Content starts

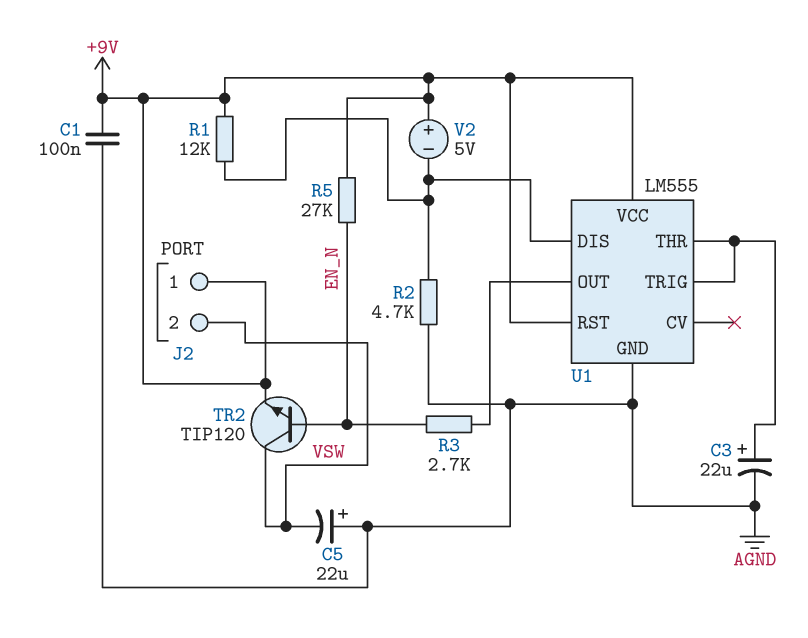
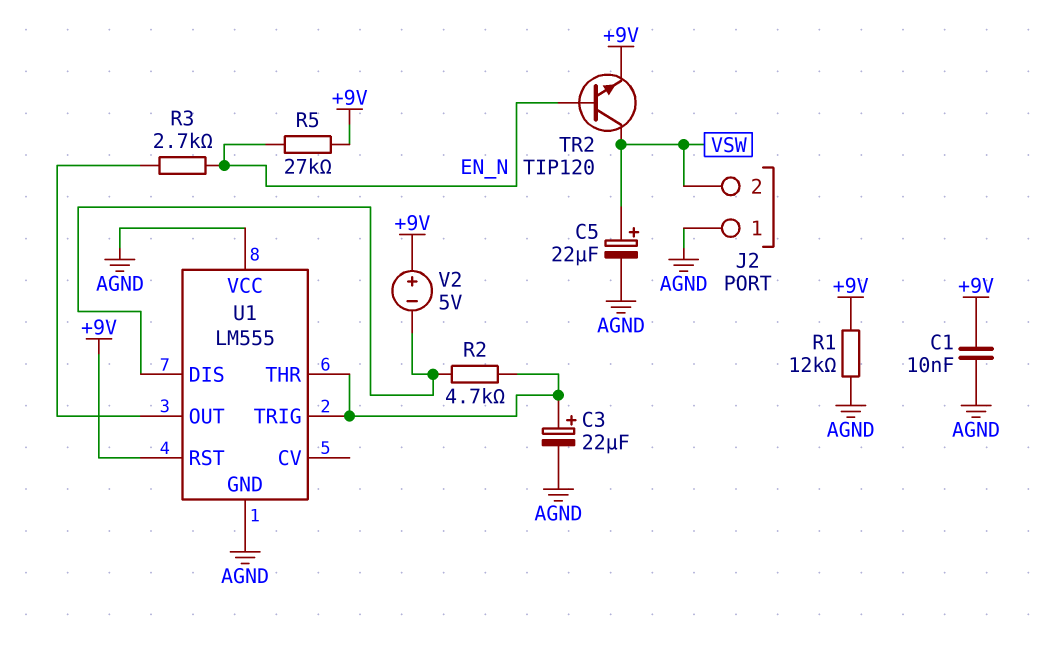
C1: 100nF (+9V, AGND) -> 10nF (+9V, AGND)
C5: 22uF (plus AGND, minus VSW) -> 22uF (plus VSW, minus AGND)
J2 pin 1: +9V -> AGND
R1: 12k (+9V, U1/DIS) -> 12k (+9V, AGND)
R2: 4.7k (AGND, U1/DIS) -> 4.7k (U1/DIS, U1/THR)
U1 pin VCC: +9V -> AGND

Content ends

● Exercise brief: Write every line above out again exactly; pictures do not belong in the copy.

● Result of the exercise:
C1: 100nF (+9V, AGND) -> 10nF (+9V, AGND)
C5: 22uF (plus AGND, minus VSW) -> 22uF (plus VSW, minus AGND)
J2 pin 1: +9V -> AGND
R1: 12k (+9V, U1/DIS) -> 12k (+9V, AGND)
R2: 4.7k (AGND, U1/DIS) -> 4.7k (U1/DIS, U1/THR)
U1 pin VCC: +9V -> AGND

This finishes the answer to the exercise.